__What is needed__. Make a verbatim copy of the records; pictures stay out.

(Object change listings)

——————

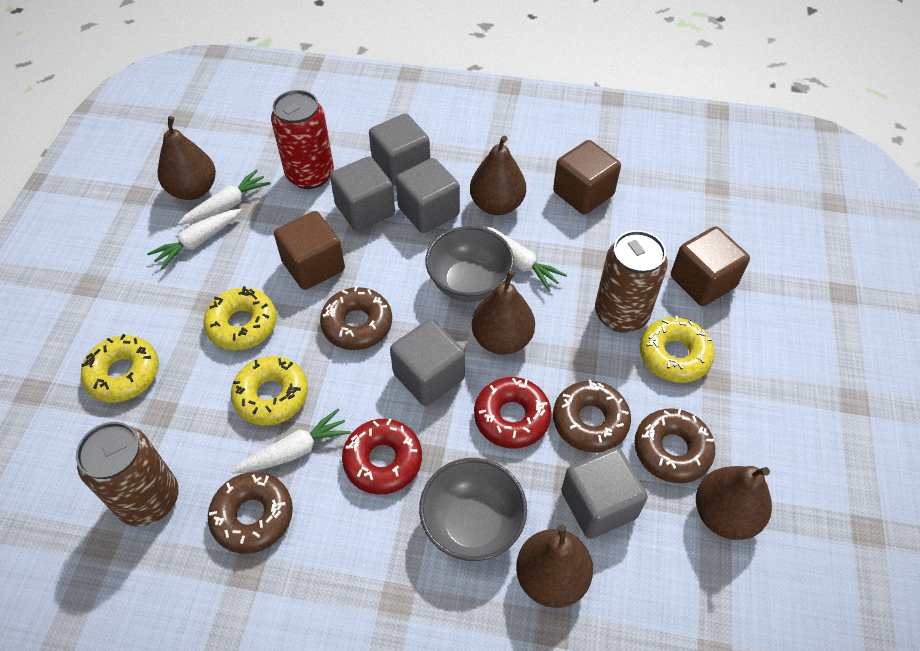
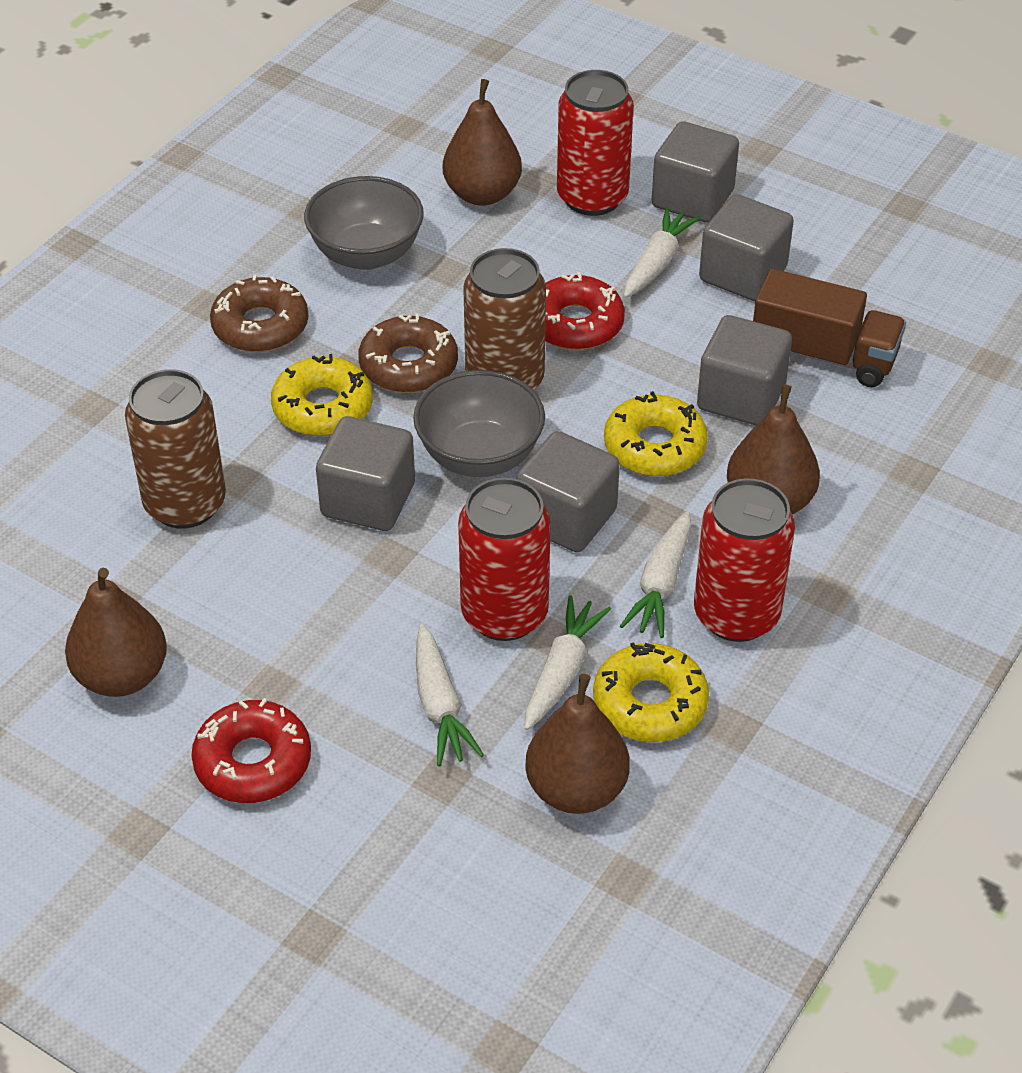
brown cube: 3 -> 0
brown donut: 4 -> 2
brown pear: 5 -> 4
brown truck: 0 -> 1
red can: 1 -> 3
yellow donut: 4 -> 3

——————

__Output of the task__.
brown cube: 3 -> 0
brown donut: 4 -> 2
brown pear: 5 -> 4
brown truck: 0 -> 1
red can: 1 -> 3
yellow donut: 4 -> 3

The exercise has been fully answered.